EXERCISE BRIEF -
The expected answer is every line of the material, reproduced exactly.

MATERIAL PROVIDED -
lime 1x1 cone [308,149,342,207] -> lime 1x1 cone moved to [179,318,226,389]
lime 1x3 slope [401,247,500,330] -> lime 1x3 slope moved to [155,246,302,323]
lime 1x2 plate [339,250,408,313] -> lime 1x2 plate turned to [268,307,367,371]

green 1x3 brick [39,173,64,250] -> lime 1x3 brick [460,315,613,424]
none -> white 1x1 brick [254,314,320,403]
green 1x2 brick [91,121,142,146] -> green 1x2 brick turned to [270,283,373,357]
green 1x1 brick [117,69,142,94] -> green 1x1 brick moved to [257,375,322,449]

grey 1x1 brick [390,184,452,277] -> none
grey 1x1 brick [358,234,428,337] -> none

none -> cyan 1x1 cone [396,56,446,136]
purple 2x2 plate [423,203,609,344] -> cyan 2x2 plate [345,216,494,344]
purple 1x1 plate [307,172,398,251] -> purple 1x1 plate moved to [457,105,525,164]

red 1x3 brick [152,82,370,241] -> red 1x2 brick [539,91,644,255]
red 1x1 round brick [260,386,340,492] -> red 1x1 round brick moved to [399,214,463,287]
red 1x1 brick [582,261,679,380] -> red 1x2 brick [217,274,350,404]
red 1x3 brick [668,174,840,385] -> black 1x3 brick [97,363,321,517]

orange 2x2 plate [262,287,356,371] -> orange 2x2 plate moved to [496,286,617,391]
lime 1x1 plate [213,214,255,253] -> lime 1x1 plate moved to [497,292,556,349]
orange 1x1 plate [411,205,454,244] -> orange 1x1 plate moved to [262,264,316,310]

EXPECTED OUTPUT -
lime 1x1 cone [308,149,342,207] -> lime 1x1 cone moved to [179,318,226,389]
lime 1x3 slope [401,247,500,330] -> lime 1x3 slope moved to [155,246,302,323]
lime 1x2 plate [339,250,408,313] -> lime 1x2 plate turned to [268,307,367,371]

green 1x3 brick [39,173,64,250] -> lime 1x3 brick [460,315,613,424]
none -> white 1x1 brick [254,314,320,403]
green 1x2 brick [91,121,142,146] -> green 1x2 brick turned to [270,283,373,357]
green 1x1 brick [117,69,142,94] -> green 1x1 brick moved to [257,375,322,449]

grey 1x1 brick [390,184,452,277] -> none
grey 1x1 brick [358,234,428,337] -> none

none -> cyan 1x1 cone [396,56,446,136]
purple 2x2 plate [423,203,609,344] -> cyan 2x2 plate [345,216,494,344]
purple 1x1 plate [307,172,398,251] -> purple 1x1 plate moved to [457,105,525,164]

red 1x3 brick [152,82,370,241] -> red 1x2 brick [539,91,644,255]
red 1x1 round brick [260,386,340,492] -> red 1x1 round brick moved to [399,214,463,287]
red 1x1 brick [582,261,679,380] -> red 1x2 brick [217,274,350,404]
red 1x3 brick [668,174,840,385] -> black 1x3 brick [97,363,321,517]

orange 2x2 plate [262,287,356,371] -> orange 2x2 plate moved to [496,286,617,391]
lime 1x1 plate [213,214,255,253] -> lime 1x1 plate moved to [497,292,556,349]
orange 1x1 plate [411,205,454,244] -> orange 1x1 plate moved to [262,264,316,310]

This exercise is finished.